WHAT IS REQUIRED ->
Lines before the one containing "pink carton [827,560,899,675]" are left out; copy that line and every later line through the end of the data exactly.

BEGIN DATASET CONTENT

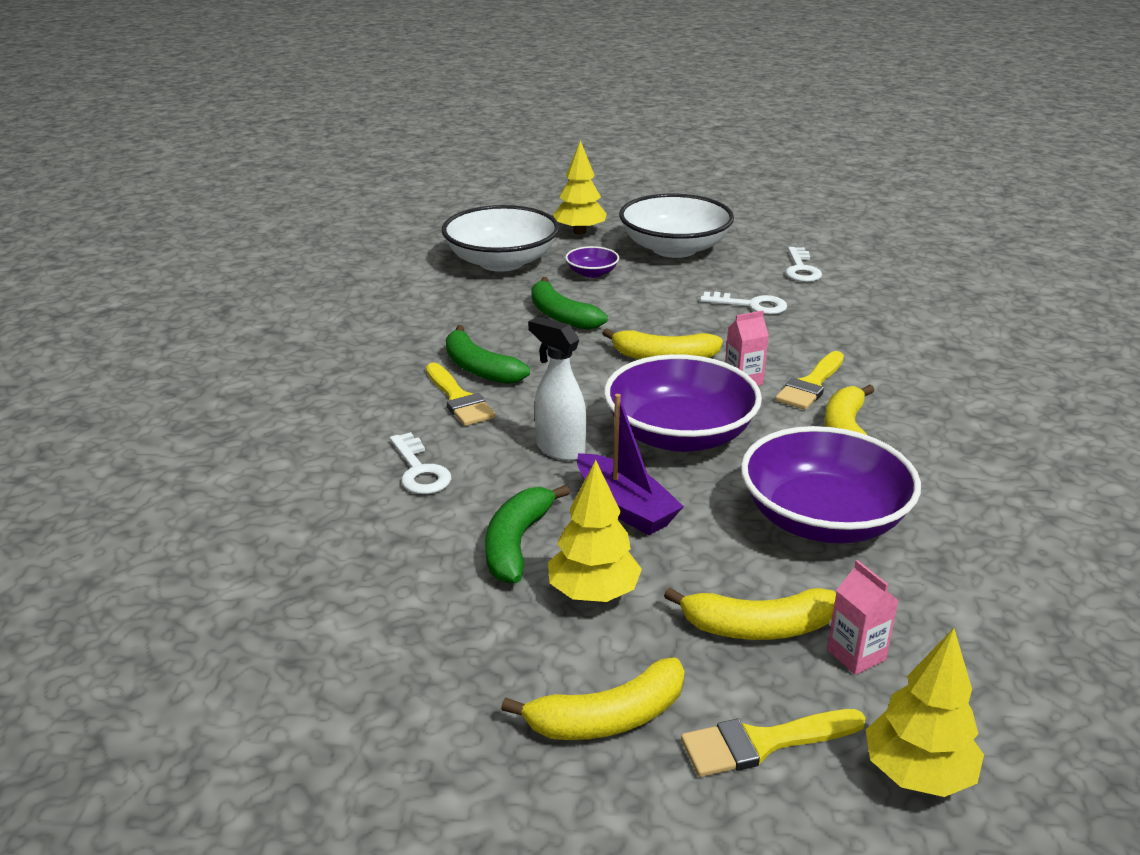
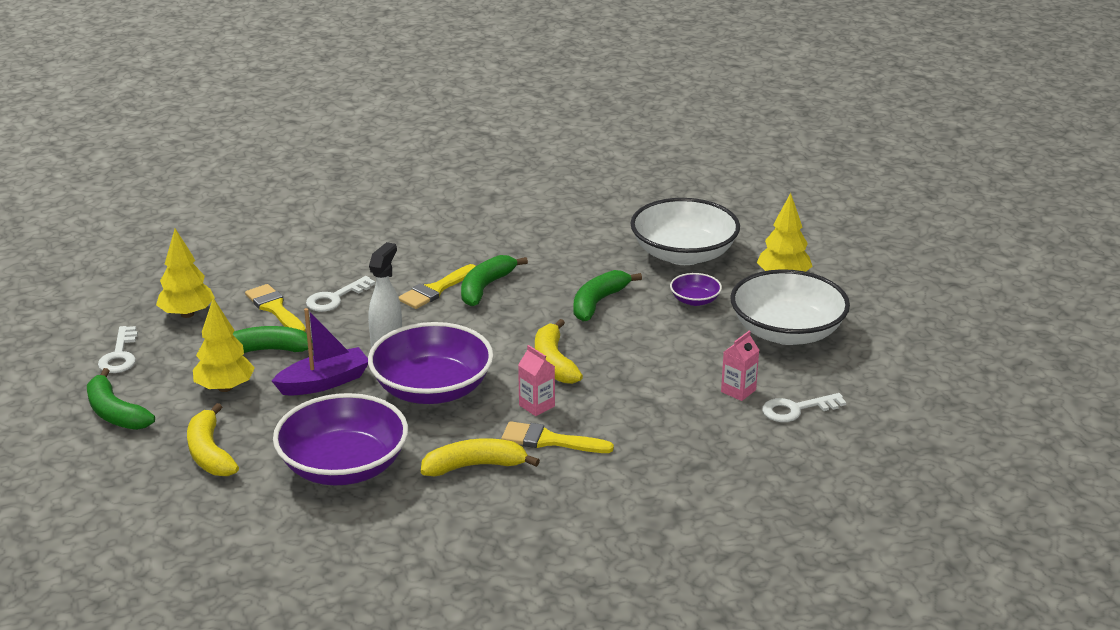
camera: 70 degrees right, 0 degrees up
yellow banana [501,657,685,740] -> green banana [87,368,155,430]
purple boat [577,394,684,535] -> purple boat turned 150 degrees counterclockwise [272,308,368,396]
yellow brush [681,709,866,777] -> yellow brush moved to [245,284,306,332]
white key [700,292,787,315] -> white key moved to [98,326,138,373]
pink carton [827,560,899,675] -> pink carton moved to [721,331,759,401]
yellow tree [866,628,984,797] -> yellow tree moved to [156,229,215,318]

END DATASET CONTENT

REPLY ->
pink carton [827,560,899,675] -> pink carton moved to [721,331,759,401]
yellow tree [866,628,984,797] -> yellow tree moved to [156,229,215,318]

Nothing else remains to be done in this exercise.